*** Opening Supplied material ***

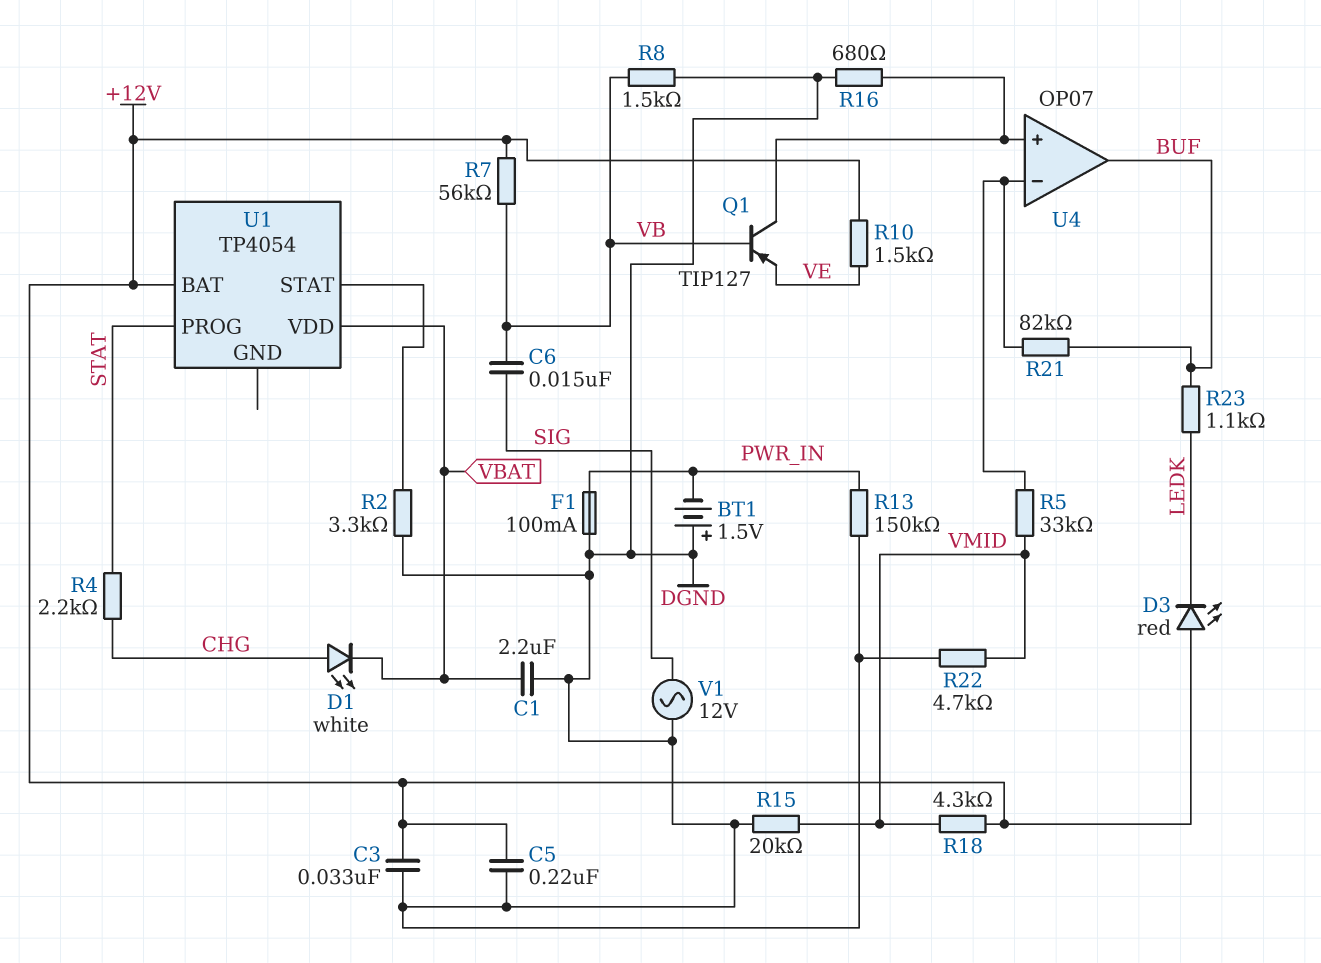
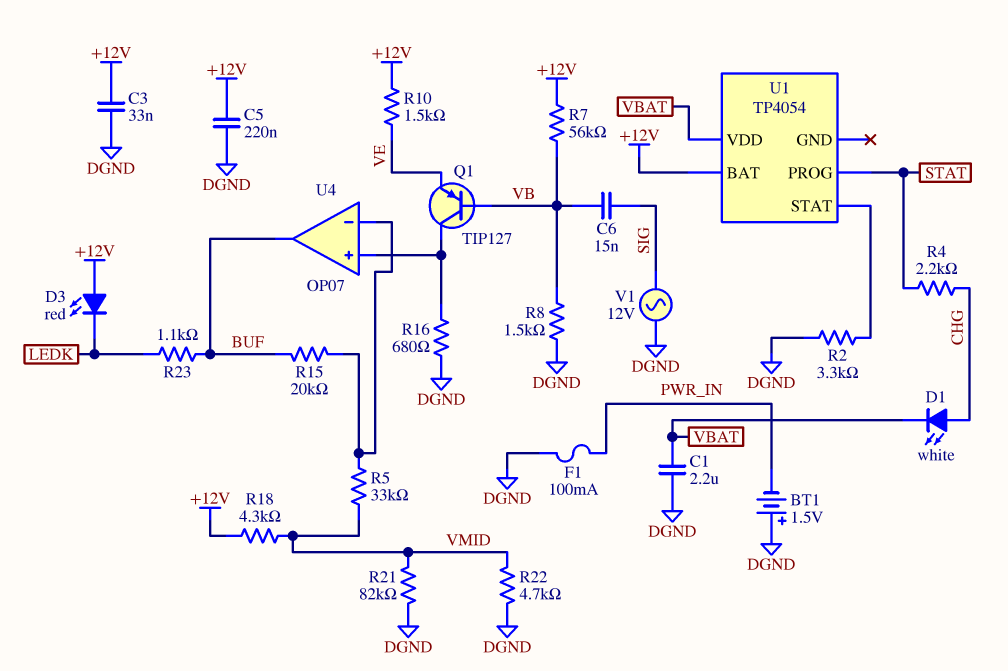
R13: 150k (DGND, PWR_IN) -> none
R15: 20k (DGND, VMID) -> 20k (BUF, U4/in-)
R21: 82k (BUF, U4/in-) -> 82k (DGND, VMID)

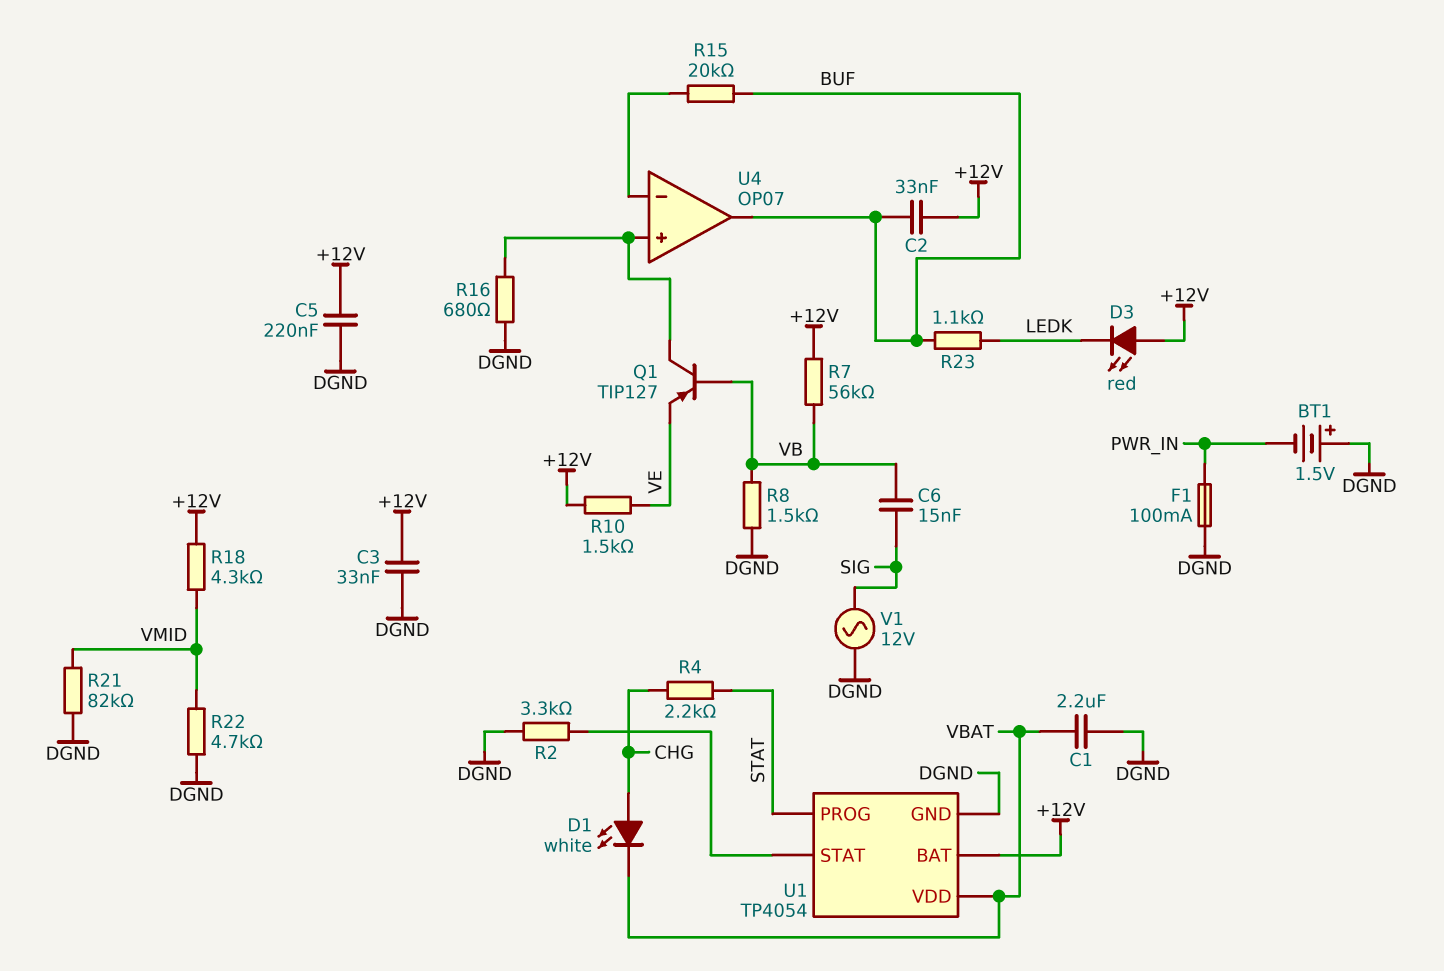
C2: none -> 33nF (+12V, BUF)
R5: 33k (U4/in-, VMID) -> none
U1 pin GND: none -> DGND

*** Closing Supplied material ***

Exercise brief: Reproduce the complete set of records verbatim and omit the pictures.

Completed exercise:
R13: 150k (DGND, PWR_IN) -> none
R15: 20k (DGND, VMID) -> 20k (BUF, U4/in-)
R21: 82k (BUF, U4/in-) -> 82k (DGND, VMID)

C2: none -> 33nF (+12V, BUF)
R5: 33k (U4/in-, VMID) -> none
U1 pin GND: none -> DGND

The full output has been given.